------ Provided information
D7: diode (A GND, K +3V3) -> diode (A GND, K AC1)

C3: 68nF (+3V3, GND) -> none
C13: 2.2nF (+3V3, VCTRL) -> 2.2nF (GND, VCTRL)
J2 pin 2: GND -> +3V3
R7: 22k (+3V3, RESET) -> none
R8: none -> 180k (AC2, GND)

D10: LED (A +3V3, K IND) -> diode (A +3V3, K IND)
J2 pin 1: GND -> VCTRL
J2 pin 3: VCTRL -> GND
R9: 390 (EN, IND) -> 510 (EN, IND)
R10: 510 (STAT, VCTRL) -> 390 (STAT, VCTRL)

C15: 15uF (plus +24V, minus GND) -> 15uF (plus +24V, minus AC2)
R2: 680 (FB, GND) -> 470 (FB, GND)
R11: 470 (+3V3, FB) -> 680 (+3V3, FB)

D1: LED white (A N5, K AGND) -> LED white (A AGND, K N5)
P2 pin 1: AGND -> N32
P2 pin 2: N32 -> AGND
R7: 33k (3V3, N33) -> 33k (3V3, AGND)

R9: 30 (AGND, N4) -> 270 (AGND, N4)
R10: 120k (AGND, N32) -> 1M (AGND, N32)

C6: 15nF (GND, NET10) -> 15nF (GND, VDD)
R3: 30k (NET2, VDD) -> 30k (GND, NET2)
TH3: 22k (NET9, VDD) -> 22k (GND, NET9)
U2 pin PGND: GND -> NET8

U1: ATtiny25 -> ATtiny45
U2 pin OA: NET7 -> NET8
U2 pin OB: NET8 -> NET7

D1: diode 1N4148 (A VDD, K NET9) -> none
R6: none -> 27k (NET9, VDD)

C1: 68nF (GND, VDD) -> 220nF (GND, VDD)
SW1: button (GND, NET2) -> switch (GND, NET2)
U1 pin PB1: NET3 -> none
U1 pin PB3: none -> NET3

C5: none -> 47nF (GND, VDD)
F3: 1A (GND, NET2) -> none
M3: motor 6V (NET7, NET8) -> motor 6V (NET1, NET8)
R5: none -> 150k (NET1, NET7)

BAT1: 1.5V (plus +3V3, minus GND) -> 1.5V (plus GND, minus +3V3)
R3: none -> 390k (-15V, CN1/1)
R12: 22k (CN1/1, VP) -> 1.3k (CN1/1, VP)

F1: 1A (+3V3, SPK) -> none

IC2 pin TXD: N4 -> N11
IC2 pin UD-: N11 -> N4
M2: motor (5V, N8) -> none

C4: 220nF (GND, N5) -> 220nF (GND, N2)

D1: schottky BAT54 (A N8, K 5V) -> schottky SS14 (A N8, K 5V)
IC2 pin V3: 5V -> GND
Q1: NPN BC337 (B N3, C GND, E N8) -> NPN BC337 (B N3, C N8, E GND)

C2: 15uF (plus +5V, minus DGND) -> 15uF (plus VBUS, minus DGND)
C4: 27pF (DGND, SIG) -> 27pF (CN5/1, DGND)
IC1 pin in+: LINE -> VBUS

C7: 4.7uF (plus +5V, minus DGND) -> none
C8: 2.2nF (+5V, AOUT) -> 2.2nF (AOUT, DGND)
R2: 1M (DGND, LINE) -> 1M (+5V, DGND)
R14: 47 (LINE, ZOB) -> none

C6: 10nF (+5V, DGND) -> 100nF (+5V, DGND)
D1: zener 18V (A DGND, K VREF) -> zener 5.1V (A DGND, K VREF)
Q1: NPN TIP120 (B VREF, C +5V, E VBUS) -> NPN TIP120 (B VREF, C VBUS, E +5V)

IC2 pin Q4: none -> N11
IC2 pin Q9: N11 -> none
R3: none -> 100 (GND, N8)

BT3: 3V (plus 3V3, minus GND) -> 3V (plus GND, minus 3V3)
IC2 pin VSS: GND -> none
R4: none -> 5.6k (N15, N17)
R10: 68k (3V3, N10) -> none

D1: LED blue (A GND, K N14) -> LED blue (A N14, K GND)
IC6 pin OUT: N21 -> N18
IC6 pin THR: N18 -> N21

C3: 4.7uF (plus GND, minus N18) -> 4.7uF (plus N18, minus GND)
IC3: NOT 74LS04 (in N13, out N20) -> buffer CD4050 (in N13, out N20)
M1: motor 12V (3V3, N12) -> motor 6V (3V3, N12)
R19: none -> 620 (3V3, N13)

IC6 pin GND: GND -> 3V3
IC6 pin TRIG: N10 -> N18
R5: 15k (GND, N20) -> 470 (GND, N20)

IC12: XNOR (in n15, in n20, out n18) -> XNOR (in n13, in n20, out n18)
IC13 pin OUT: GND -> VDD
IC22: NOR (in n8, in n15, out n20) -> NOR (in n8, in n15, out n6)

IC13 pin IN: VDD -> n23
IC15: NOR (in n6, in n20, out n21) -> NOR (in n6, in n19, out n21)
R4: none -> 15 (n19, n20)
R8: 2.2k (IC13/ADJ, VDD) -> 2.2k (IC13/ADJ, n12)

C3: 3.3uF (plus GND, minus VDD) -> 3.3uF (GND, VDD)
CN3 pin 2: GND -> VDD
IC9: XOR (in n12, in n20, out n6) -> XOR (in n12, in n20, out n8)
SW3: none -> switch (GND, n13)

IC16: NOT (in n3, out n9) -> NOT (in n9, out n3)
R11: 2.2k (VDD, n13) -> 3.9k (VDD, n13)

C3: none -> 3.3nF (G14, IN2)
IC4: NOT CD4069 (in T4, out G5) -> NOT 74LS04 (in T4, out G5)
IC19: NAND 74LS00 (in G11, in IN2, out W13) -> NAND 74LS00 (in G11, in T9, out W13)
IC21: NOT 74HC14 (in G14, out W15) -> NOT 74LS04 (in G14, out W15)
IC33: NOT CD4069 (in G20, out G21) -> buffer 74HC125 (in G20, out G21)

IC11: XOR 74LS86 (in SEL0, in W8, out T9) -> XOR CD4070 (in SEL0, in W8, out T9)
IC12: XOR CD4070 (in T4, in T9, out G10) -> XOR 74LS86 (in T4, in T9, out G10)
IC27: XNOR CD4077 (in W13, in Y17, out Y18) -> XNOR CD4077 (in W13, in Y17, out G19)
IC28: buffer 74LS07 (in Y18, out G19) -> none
------------
◆ **Assigned task**: Each entry above is to be written out exactly.

◆ **Solved problem**:
D7: diode (A GND, K +3V3) -> diode (A GND, K AC1)

C3: 68nF (+3V3, GND) -> none
C13: 2.2nF (+3V3, VCTRL) -> 2.2nF (GND, VCTRL)
J2 pin 2: GND -> +3V3
R7: 22k (+3V3, RESET) -> none
R8: none -> 180k (AC2, GND)

D10: LED (A +3V3, K IND) -> diode (A +3V3, K IND)
J2 pin 1: GND -> VCTRL
J2 pin 3: VCTRL -> GND
R9: 390 (EN, IND) -> 510 (EN, IND)
R10: 510 (STAT, VCTRL) -> 390 (STAT, VCTRL)

C15: 15uF (plus +24V, minus GND) -> 15uF (plus +24V, minus AC2)
R2: 680 (FB, GND) -> 470 (FB, GND)
R11: 470 (+3V3, FB) -> 680 (+3V3, FB)

D1: LED white (A N5, K AGND) -> LED white (A AGND, K N5)
P2 pin 1: AGND -> N32
P2 pin 2: N32 -> AGND
R7: 33k (3V3, N33) -> 33k (3V3, AGND)

R9: 30 (AGND, N4) -> 270 (AGND, N4)
R10: 120k (AGND, N32) -> 1M (AGND, N32)

C6: 15nF (GND, NET10) -> 15nF (GND, VDD)
R3: 30k (NET2, VDD) -> 30k (GND, NET2)
TH3: 22k (NET9, VDD) -> 22k (GND, NET9)
U2 pin PGND: GND -> NET8

U1: ATtiny25 -> ATtiny45
U2 pin OA: NET7 -> NET8
U2 pin OB: NET8 -> NET7

D1: diode 1N4148 (A VDD, K NET9) -> none
R6: none -> 27k (NET9, VDD)

C1: 68nF (GND, VDD) -> 220nF (GND, VDD)
SW1: button (GND, NET2) -> switch (GND, NET2)
U1 pin PB1: NET3 -> none
U1 pin PB3: none -> NET3

C5: none -> 47nF (GND, VDD)
F3: 1A (GND, NET2) -> none
M3: motor 6V (NET7, NET8) -> motor 6V (NET1, NET8)
R5: none -> 150k (NET1, NET7)

BAT1: 1.5V (plus +3V3, minus GND) -> 1.5V (plus GND, minus +3V3)
R3: none -> 390k (-15V, CN1/1)
R12: 22k (CN1/1, VP) -> 1.3k (CN1/1, VP)

F1: 1A (+3V3, SPK) -> none

IC2 pin TXD: N4 -> N11
IC2 pin UD-: N11 -> N4
M2: motor (5V, N8) -> none

C4: 220nF (GND, N5) -> 220nF (GND, N2)

D1: schottky BAT54 (A N8, K 5V) -> schottky SS14 (A N8, K 5V)
IC2 pin V3: 5V -> GND
Q1: NPN BC337 (B N3, C GND, E N8) -> NPN BC337 (B N3, C N8, E GND)

C2: 15uF (plus +5V, minus DGND) -> 15uF (plus VBUS, minus DGND)
C4: 27pF (DGND, SIG) -> 27pF (CN5/1, DGND)
IC1 pin in+: LINE -> VBUS

C7: 4.7uF (plus +5V, minus DGND) -> none
C8: 2.2nF (+5V, AOUT) -> 2.2nF (AOUT, DGND)
R2: 1M (DGND, LINE) -> 1M (+5V, DGND)
R14: 47 (LINE, ZOB) -> none

C6: 10nF (+5V, DGND) -> 100nF (+5V, DGND)
D1: zener 18V (A DGND, K VREF) -> zener 5.1V (A DGND, K VREF)
Q1: NPN TIP120 (B VREF, C +5V, E VBUS) -> NPN TIP120 (B VREF, C VBUS, E +5V)

IC2 pin Q4: none -> N11
IC2 pin Q9: N11 -> none
R3: none -> 100 (GND, N8)

BT3: 3V (plus 3V3, minus GND) -> 3V (plus GND, minus 3V3)
IC2 pin VSS: GND -> none
R4: none -> 5.6k (N15, N17)
R10: 68k (3V3, N10) -> none

D1: LED blue (A GND, K N14) -> LED blue (A N14, K GND)
IC6 pin OUT: N21 -> N18
IC6 pin THR: N18 -> N21

C3: 4.7uF (plus GND, minus N18) -> 4.7uF (plus N18, minus GND)
IC3: NOT 74LS04 (in N13, out N20) -> buffer CD4050 (in N13, out N20)
M1: motor 12V (3V3, N12) -> motor 6V (3V3, N12)
R19: none -> 620 (3V3, N13)

IC6 pin GND: GND -> 3V3
IC6 pin TRIG: N10 -> N18
R5: 15k (GND, N20) -> 470 (GND, N20)

IC12: XNOR (in n15, in n20, out n18) -> XNOR (in n13, in n20, out n18)
IC13 pin OUT: GND -> VDD
IC22: NOR (in n8, in n15, out n20) -> NOR (in n8, in n15, out n6)

IC13 pin IN: VDD -> n23
IC15: NOR (in n6, in n20, out n21) -> NOR (in n6, in n19, out n21)
R4: none -> 15 (n19, n20)
R8: 2.2k (IC13/ADJ, VDD) -> 2.2k (IC13/ADJ, n12)

C3: 3.3uF (plus GND, minus VDD) -> 3.3uF (GND, VDD)
CN3 pin 2: GND -> VDD
IC9: XOR (in n12, in n20, out n6) -> XOR (in n12, in n20, out n8)
SW3: none -> switch (GND, n13)

IC16: NOT (in n3, out n9) -> NOT (in n9, out n3)
R11: 2.2k (VDD, n13) -> 3.9k (VDD, n13)

C3: none -> 3.3nF (G14, IN2)
IC4: NOT CD4069 (in T4, out G5) -> NOT 74LS04 (in T4, out G5)
IC19: NAND 74LS00 (in G11, in IN2, out W13) -> NAND 74LS00 (in G11, in T9, out W13)
IC21: NOT 74HC14 (in G14, out W15) -> NOT 74LS04 (in G14, out W15)
IC33: NOT CD4069 (in G20, out G21) -> buffer 74HC125 (in G20, out G21)

IC11: XOR 74LS86 (in SEL0, in W8, out T9) -> XOR CD4070 (in SEL0, in W8, out T9)
IC12: XOR CD4070 (in T4, in T9, out G10) -> XOR 74LS86 (in T4, in T9, out G10)
IC27: XNOR CD4077 (in W13, in Y17, out Y18) -> XNOR CD4077 (in W13, in Y17, out G19)
IC28: buffer 74LS07 (in Y18, out G19) -> none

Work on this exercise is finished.